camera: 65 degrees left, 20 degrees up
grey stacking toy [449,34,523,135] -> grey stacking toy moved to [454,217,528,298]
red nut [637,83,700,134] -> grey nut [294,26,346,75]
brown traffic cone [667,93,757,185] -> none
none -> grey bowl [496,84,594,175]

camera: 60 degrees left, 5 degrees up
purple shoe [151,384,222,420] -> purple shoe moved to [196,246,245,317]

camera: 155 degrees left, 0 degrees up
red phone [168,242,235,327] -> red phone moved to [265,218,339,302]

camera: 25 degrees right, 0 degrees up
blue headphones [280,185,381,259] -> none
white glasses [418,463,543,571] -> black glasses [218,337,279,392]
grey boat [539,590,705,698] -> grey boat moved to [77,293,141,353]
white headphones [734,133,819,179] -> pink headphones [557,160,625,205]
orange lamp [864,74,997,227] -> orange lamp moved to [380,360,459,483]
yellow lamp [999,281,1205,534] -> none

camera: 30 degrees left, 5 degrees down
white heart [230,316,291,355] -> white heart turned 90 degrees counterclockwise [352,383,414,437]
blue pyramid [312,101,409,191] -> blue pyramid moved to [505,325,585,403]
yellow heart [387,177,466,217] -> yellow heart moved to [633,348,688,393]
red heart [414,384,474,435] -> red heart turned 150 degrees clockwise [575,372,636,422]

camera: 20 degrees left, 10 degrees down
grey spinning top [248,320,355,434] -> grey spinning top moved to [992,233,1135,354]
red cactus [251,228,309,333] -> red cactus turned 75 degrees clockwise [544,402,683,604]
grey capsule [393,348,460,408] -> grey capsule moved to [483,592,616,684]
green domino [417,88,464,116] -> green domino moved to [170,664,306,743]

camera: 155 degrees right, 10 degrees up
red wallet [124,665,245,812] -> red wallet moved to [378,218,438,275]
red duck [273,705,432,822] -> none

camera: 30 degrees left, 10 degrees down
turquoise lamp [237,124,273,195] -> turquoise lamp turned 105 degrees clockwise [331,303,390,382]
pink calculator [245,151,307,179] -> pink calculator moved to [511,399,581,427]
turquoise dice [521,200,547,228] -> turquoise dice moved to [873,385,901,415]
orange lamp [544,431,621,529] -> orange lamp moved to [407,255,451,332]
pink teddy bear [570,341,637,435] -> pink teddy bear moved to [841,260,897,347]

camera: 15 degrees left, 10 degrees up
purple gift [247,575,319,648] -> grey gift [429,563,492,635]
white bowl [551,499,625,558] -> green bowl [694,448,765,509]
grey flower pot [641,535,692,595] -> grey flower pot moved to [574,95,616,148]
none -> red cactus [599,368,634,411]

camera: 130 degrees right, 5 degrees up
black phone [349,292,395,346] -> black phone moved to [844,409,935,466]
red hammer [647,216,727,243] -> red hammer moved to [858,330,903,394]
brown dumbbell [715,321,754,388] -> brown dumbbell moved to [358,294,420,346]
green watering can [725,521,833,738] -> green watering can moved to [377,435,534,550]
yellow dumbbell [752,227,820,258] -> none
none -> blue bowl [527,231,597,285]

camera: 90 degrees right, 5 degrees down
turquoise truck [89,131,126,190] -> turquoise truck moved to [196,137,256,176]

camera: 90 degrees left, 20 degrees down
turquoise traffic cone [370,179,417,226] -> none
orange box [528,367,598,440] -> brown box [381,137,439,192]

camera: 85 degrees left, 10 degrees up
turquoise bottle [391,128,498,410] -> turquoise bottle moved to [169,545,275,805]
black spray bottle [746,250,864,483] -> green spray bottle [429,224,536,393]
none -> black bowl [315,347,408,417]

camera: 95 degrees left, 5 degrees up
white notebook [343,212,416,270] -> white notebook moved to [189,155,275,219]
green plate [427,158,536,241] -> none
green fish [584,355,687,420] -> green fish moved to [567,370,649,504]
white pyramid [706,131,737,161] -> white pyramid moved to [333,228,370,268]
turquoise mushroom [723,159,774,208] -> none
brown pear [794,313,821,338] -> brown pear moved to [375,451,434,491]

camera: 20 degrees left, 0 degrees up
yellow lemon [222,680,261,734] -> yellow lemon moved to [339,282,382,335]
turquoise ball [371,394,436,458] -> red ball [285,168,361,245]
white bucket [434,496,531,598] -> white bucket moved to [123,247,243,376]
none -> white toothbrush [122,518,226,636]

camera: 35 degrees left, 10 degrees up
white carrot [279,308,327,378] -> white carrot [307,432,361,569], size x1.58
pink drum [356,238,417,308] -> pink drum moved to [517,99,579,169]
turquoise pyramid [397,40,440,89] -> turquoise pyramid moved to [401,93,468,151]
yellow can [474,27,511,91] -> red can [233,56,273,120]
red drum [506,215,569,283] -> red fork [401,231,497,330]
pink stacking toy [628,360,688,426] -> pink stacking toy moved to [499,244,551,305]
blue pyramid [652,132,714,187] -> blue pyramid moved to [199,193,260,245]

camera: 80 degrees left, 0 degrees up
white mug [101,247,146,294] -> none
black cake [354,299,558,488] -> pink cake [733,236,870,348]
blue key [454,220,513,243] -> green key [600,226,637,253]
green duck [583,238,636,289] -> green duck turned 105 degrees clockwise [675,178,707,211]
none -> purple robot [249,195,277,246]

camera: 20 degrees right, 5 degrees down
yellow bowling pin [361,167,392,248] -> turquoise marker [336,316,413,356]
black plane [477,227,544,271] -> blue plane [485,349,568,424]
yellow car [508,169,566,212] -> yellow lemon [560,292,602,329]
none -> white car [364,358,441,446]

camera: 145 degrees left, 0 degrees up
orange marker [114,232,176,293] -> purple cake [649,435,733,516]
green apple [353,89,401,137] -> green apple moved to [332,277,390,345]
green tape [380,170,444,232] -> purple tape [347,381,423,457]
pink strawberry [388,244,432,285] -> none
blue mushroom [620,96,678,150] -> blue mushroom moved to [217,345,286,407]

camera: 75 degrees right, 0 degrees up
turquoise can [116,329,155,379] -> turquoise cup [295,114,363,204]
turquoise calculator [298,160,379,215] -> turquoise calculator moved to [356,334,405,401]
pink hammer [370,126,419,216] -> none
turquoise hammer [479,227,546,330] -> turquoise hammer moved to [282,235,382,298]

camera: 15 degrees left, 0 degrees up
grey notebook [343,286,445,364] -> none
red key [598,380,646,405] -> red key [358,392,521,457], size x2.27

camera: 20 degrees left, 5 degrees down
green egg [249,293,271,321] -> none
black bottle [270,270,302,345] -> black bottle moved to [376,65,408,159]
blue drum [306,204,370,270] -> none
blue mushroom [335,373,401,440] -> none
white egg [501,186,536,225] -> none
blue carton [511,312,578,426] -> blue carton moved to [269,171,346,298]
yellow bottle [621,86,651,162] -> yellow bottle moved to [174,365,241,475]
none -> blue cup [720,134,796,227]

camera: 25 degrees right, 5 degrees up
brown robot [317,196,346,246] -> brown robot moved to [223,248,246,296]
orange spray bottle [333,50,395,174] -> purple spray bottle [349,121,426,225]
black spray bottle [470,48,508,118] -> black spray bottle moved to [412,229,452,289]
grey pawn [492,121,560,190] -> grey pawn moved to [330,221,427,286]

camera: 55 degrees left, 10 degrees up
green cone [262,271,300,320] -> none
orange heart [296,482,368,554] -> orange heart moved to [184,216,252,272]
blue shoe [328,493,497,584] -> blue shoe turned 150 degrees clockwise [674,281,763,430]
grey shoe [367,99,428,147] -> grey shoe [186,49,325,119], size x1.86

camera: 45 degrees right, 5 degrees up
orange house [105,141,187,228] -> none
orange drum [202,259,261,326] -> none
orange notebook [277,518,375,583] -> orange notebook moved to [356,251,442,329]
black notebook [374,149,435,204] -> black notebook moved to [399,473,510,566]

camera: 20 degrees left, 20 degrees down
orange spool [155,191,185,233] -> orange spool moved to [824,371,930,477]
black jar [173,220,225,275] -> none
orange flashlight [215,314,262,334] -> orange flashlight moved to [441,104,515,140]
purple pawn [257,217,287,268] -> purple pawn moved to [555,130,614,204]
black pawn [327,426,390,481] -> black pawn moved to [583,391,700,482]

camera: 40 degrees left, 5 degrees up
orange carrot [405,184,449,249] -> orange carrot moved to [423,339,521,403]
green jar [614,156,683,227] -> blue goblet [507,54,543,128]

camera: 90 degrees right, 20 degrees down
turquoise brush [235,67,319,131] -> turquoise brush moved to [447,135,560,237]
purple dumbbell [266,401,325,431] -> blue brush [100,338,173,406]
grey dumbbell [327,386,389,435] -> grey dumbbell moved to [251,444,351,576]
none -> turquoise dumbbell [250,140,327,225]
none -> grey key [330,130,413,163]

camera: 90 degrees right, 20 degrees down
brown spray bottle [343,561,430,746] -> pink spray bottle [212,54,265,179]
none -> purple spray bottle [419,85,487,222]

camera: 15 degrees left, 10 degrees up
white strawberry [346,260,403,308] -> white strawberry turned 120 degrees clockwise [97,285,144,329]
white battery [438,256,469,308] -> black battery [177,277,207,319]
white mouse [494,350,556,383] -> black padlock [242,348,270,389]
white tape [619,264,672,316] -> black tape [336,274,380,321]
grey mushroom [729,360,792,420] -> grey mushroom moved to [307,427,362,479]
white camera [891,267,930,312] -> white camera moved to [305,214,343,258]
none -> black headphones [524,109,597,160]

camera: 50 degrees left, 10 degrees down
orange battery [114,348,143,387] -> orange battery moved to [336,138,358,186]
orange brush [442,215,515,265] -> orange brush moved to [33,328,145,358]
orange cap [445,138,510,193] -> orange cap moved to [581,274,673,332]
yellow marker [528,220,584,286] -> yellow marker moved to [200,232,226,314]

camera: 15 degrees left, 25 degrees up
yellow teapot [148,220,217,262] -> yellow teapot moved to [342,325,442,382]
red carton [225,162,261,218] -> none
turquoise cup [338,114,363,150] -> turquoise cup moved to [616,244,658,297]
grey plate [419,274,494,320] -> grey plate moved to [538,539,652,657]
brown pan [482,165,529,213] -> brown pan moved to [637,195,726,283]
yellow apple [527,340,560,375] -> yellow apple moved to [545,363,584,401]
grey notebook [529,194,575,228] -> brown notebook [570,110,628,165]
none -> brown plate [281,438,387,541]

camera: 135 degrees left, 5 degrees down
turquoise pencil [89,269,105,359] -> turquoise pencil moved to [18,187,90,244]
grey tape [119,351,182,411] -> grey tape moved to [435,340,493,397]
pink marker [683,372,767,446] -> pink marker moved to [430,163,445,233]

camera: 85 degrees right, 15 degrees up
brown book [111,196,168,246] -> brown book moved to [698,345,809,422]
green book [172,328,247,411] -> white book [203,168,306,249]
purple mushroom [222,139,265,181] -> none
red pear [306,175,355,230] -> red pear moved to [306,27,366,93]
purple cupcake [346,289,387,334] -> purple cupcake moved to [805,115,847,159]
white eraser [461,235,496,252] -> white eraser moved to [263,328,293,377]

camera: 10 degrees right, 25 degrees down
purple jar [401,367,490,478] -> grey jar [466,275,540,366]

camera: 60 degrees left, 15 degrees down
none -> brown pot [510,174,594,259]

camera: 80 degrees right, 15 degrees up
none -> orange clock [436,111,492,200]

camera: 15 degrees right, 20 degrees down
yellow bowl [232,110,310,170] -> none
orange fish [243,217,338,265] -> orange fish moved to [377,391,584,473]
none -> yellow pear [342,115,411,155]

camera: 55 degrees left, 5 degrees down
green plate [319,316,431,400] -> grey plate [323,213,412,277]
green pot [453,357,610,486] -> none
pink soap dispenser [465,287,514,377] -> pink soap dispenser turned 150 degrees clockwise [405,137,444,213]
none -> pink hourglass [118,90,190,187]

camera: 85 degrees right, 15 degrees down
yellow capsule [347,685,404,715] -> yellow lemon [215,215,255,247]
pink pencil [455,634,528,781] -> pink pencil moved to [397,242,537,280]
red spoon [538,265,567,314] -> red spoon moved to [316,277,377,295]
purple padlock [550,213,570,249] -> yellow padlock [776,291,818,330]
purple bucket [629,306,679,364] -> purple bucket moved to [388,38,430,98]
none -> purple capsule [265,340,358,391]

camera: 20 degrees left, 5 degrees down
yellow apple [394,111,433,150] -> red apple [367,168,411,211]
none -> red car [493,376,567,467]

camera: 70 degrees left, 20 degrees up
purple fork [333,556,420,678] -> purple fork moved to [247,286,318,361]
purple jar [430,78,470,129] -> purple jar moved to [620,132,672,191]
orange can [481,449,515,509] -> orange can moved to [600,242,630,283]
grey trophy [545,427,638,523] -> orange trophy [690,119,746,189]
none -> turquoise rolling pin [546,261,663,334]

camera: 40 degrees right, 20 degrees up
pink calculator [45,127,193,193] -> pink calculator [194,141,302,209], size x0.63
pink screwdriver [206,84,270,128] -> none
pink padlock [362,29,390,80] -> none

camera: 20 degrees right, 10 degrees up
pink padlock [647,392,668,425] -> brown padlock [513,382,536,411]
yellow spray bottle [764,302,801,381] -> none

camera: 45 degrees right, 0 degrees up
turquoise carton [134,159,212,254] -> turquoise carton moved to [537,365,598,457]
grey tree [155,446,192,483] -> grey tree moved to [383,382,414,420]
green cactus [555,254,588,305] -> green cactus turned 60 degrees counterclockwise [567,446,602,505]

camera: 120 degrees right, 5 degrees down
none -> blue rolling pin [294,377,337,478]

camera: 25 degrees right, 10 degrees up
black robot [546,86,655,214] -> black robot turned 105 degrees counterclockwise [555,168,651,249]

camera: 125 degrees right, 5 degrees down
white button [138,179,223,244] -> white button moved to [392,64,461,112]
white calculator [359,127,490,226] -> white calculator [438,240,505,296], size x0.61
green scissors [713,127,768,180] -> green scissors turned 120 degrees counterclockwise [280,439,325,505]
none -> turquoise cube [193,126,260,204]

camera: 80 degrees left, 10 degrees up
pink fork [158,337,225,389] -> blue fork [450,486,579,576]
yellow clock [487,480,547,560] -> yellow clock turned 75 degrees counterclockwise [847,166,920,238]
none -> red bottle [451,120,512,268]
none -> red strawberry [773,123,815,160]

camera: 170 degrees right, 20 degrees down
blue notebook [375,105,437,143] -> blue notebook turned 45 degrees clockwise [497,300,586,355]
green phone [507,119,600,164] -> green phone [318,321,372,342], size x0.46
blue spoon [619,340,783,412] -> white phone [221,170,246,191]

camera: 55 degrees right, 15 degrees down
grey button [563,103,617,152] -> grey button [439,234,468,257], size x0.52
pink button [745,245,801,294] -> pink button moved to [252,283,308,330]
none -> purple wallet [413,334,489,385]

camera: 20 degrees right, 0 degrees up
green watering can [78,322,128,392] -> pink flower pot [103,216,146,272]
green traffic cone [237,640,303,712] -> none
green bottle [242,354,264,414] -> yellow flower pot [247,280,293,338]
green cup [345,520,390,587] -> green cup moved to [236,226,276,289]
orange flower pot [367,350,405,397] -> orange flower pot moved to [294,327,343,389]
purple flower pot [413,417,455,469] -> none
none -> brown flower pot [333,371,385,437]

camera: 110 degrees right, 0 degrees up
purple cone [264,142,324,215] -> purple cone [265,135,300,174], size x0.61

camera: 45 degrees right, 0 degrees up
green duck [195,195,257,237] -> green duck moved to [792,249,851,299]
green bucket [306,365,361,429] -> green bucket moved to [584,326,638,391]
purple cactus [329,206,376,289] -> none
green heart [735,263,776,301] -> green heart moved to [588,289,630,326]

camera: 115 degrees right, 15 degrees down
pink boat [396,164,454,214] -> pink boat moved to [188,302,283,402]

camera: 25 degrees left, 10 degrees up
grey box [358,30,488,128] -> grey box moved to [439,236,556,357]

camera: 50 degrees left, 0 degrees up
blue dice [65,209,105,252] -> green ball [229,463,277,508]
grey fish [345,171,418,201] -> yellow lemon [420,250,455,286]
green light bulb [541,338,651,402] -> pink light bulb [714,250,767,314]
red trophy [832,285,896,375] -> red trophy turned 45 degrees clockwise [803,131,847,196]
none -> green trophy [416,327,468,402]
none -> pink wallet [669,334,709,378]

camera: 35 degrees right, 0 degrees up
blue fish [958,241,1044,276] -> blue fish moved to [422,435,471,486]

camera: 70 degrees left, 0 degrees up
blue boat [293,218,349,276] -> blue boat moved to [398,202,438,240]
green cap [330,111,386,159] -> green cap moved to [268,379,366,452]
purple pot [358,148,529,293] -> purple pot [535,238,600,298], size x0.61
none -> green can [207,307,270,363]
——
**Action item**
Only the lines above starting at the one containing "none -> orange clock [436,111,492,200]" and ending at the one containing "camera: 55 degrees left, 5 degrees down", both included, are to be returned, exactly as they read.

**Response below**
none -> orange clock [436,111,492,200]

camera: 15 degrees right, 20 degrees down
yellow bowl [232,110,310,170] -> none
orange fish [243,217,338,265] -> orange fish moved to [377,391,584,473]
none -> yellow pear [342,115,411,155]

camera: 55 degrees left, 5 degrees down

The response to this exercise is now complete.